The answer is the set of lines that include "banana", copied from the data below.
■ ■ ■ ■ ■
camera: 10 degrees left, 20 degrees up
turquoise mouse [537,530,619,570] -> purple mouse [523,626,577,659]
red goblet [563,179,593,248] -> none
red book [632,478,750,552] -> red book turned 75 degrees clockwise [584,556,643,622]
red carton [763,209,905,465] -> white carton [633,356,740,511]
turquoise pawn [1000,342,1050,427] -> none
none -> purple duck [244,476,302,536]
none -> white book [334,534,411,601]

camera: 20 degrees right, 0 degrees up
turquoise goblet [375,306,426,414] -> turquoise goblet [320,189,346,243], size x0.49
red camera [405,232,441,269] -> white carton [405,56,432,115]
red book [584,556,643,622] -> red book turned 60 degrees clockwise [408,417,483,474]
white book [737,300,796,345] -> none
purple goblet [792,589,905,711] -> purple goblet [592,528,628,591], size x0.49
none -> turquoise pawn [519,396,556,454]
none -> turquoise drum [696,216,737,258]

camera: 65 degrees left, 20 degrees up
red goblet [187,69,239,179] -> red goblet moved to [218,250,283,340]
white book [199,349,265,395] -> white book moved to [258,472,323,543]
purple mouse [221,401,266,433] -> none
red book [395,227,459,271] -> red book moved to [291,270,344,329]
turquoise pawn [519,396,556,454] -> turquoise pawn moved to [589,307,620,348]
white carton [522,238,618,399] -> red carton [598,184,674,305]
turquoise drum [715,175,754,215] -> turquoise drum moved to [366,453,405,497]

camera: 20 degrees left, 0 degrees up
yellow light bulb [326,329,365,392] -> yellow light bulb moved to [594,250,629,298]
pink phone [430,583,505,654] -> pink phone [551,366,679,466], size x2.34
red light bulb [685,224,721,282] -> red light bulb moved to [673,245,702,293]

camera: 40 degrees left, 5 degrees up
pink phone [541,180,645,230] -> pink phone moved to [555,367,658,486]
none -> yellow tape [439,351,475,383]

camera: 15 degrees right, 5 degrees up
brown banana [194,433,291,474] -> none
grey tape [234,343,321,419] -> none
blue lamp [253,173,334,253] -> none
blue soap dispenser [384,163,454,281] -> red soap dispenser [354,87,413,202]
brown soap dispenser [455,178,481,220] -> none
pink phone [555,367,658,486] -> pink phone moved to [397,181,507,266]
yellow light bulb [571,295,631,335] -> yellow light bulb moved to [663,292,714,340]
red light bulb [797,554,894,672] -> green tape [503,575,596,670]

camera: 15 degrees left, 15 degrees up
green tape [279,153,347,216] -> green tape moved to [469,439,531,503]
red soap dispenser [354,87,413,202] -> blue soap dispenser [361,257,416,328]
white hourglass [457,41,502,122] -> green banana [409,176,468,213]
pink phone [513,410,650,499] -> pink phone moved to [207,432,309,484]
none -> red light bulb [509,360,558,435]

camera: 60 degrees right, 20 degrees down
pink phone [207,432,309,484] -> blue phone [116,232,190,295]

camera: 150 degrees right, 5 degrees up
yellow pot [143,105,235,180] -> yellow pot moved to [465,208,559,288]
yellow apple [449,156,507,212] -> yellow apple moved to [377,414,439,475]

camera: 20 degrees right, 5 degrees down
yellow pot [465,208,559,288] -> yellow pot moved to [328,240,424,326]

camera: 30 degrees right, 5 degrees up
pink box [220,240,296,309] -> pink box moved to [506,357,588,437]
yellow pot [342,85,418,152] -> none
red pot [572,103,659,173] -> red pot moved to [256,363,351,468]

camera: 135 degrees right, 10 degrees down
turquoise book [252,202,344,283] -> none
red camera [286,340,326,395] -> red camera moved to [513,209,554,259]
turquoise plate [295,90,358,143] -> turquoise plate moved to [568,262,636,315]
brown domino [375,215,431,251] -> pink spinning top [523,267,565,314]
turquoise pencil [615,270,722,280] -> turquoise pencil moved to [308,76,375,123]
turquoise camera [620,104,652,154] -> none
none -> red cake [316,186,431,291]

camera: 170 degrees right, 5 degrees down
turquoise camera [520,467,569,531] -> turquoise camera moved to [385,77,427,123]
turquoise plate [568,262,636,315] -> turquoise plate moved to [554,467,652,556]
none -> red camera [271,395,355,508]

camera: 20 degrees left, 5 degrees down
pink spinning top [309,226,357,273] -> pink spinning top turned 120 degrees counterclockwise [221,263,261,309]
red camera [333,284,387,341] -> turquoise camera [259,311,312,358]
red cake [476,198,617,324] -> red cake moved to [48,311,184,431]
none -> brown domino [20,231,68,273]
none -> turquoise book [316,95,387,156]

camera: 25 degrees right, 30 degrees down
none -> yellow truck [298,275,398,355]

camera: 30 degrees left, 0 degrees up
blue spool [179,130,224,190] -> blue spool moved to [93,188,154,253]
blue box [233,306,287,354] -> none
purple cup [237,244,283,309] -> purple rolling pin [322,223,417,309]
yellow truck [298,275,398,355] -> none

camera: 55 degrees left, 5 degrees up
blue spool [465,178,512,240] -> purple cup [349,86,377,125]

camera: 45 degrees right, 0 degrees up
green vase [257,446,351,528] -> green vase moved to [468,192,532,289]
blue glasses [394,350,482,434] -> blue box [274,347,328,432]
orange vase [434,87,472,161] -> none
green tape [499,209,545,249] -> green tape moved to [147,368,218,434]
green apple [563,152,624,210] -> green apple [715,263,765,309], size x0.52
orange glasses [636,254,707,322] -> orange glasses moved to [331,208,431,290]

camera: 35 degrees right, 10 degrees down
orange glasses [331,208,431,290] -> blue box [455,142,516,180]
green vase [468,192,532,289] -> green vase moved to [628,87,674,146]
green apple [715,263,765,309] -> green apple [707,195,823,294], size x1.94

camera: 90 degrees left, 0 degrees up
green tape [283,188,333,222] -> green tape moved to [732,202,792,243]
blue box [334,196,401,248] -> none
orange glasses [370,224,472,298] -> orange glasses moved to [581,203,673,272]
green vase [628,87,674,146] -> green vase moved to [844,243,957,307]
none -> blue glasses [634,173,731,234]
■ ■ ■ ■ ■
Task result:
brown banana [194,433,291,474] -> none
white hourglass [457,41,502,122] -> green banana [409,176,468,213]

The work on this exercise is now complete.